* YOUR OBJECTIVE:
Starting with the line that contains "(568, 510) = (634, 391): none -> yellow lemon", write out each line through the end of the listing, unchanged. Output nothing else.

* THE DATA:
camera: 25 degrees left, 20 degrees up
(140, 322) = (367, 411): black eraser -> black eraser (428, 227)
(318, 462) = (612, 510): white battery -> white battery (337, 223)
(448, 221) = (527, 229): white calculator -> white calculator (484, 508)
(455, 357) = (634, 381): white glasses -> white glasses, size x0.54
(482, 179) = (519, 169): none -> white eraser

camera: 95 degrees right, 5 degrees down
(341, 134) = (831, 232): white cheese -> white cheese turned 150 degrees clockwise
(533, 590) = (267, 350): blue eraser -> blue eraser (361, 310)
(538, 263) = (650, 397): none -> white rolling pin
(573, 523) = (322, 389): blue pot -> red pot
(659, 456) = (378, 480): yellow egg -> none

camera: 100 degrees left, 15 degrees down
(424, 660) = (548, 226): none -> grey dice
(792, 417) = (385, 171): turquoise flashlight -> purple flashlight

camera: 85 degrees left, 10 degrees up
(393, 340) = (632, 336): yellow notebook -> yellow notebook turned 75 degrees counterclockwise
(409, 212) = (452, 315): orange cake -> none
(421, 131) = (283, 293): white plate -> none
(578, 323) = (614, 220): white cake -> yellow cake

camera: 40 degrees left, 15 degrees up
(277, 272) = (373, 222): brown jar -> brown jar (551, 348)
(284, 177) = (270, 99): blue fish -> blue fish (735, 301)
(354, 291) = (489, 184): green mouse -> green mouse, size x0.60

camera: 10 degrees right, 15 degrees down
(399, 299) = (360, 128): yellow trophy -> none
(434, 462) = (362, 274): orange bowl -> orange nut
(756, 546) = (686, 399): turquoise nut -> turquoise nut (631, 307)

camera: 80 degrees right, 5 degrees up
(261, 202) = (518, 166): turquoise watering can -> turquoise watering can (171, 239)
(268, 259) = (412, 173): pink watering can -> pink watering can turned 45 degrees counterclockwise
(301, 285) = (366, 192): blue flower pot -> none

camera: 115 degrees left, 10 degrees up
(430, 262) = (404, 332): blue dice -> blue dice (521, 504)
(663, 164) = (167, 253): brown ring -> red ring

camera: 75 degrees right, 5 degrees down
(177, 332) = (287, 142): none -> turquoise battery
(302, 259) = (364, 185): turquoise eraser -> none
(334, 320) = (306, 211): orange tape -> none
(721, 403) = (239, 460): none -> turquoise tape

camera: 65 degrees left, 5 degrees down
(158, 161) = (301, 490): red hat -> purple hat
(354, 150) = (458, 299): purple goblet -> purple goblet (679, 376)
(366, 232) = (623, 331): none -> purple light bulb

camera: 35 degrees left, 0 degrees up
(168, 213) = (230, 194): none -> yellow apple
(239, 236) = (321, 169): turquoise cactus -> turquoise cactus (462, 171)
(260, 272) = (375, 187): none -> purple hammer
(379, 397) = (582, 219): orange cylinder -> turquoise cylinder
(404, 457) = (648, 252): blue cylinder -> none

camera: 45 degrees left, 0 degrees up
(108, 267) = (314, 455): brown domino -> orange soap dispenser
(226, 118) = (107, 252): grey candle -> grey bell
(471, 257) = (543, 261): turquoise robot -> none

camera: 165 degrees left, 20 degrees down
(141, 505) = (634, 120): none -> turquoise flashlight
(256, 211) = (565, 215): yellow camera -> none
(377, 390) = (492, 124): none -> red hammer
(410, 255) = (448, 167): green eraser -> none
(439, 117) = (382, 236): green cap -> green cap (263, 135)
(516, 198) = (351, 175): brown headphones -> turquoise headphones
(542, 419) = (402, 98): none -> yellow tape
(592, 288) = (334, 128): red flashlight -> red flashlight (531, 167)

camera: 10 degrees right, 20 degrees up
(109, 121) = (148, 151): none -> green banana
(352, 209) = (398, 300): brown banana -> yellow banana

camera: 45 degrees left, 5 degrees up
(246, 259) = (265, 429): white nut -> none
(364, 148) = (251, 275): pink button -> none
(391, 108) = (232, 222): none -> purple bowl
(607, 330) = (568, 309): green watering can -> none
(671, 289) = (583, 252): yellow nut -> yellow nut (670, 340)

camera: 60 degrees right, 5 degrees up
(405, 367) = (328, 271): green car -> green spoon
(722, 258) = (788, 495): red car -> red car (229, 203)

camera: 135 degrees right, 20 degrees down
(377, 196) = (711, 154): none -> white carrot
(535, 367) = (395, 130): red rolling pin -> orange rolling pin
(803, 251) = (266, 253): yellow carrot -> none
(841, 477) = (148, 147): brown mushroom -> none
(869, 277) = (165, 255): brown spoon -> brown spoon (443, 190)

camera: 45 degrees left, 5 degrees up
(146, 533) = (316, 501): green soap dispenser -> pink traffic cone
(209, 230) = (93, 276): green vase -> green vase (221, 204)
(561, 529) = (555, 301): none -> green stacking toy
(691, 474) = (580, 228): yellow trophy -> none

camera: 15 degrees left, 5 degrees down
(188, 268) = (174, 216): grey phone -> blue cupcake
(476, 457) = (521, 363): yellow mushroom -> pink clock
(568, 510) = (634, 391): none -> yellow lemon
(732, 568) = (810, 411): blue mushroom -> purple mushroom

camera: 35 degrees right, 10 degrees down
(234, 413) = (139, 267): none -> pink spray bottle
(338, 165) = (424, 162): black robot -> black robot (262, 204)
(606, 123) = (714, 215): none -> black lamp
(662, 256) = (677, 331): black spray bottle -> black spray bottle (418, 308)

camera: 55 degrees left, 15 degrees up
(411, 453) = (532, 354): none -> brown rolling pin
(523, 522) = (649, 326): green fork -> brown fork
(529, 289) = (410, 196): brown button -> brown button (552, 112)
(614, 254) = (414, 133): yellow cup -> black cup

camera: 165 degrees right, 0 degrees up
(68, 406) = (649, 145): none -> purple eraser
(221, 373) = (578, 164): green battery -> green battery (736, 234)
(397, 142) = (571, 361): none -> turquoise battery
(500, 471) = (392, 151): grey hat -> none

* TASK ANSWER:
(568, 510) = (634, 391): none -> yellow lemon
(732, 568) = (810, 411): blue mushroom -> purple mushroom

camera: 35 degrees right, 10 degrees down
(234, 413) = (139, 267): none -> pink spray bottle
(338, 165) = (424, 162): black robot -> black robot (262, 204)
(606, 123) = (714, 215): none -> black lamp
(662, 256) = (677, 331): black spray bottle -> black spray bottle (418, 308)

camera: 55 degrees left, 15 degrees up
(411, 453) = (532, 354): none -> brown rolling pin
(523, 522) = (649, 326): green fork -> brown fork
(529, 289) = (410, 196): brown button -> brown button (552, 112)
(614, 254) = (414, 133): yellow cup -> black cup

camera: 165 degrees right, 0 degrees up
(68, 406) = (649, 145): none -> purple eraser
(221, 373) = (578, 164): green battery -> green battery (736, 234)
(397, 142) = (571, 361): none -> turquoise battery
(500, 471) = (392, 151): grey hat -> none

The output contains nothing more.